YOUR GOAL: Only one stretch of the records below should be repeated. It starts with the line containing "blue tile A1:B1" and goes on through the line containing "lime brick F3:F6", exactly as written.

MATERIAL PROVIDED:

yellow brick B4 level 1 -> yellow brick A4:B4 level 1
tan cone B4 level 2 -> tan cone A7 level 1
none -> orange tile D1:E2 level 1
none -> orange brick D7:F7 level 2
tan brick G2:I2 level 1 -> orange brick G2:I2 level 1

--

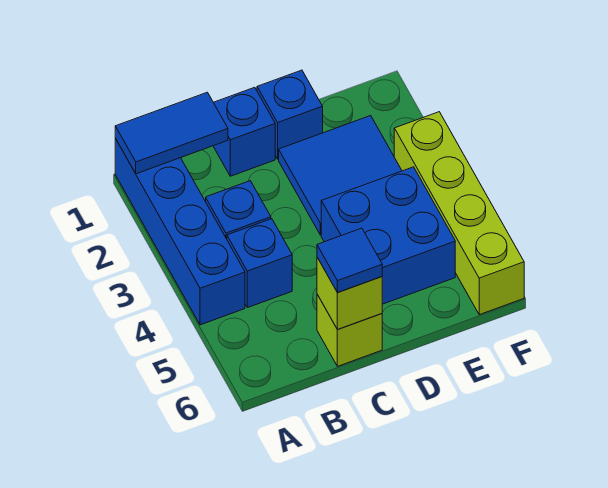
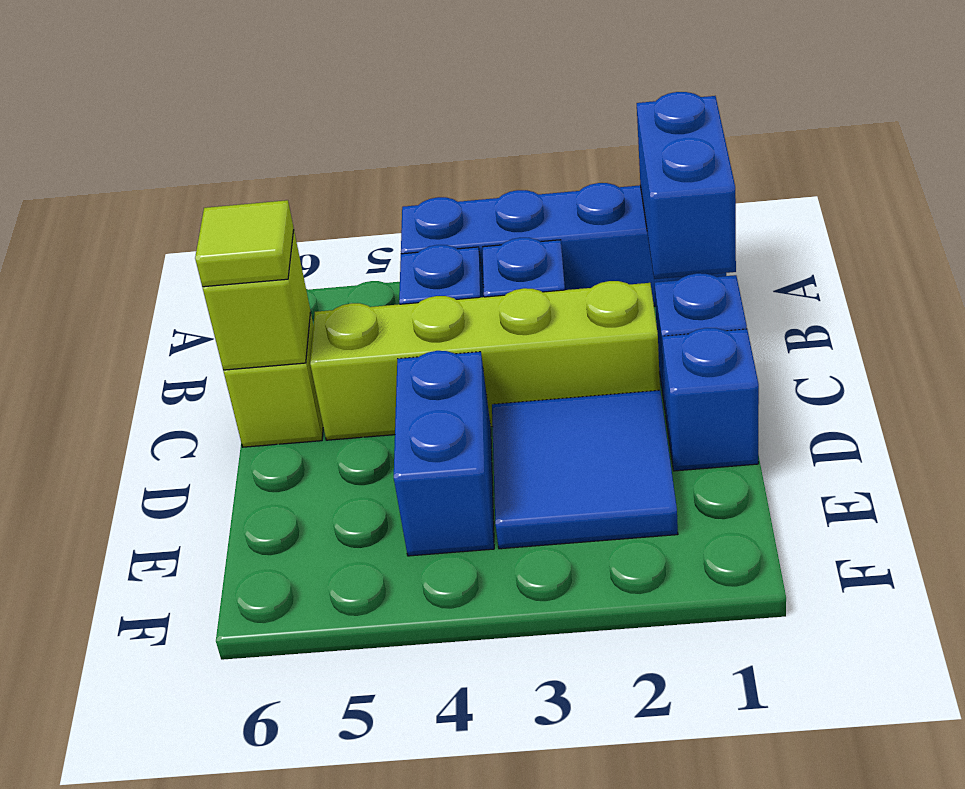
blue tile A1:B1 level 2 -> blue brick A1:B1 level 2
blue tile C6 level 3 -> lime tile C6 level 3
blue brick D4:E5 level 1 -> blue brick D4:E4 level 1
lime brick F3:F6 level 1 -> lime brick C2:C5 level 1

SOLUTION FOR THIS PROBLEM:
blue tile A1:B1 level 2 -> blue brick A1:B1 level 2
blue tile C6 level 3 -> lime tile C6 level 3
blue brick D4:E5 level 1 -> blue brick D4:E4 level 1
lime brick F3:F6 level 1 -> lime brick C2:C5 level 1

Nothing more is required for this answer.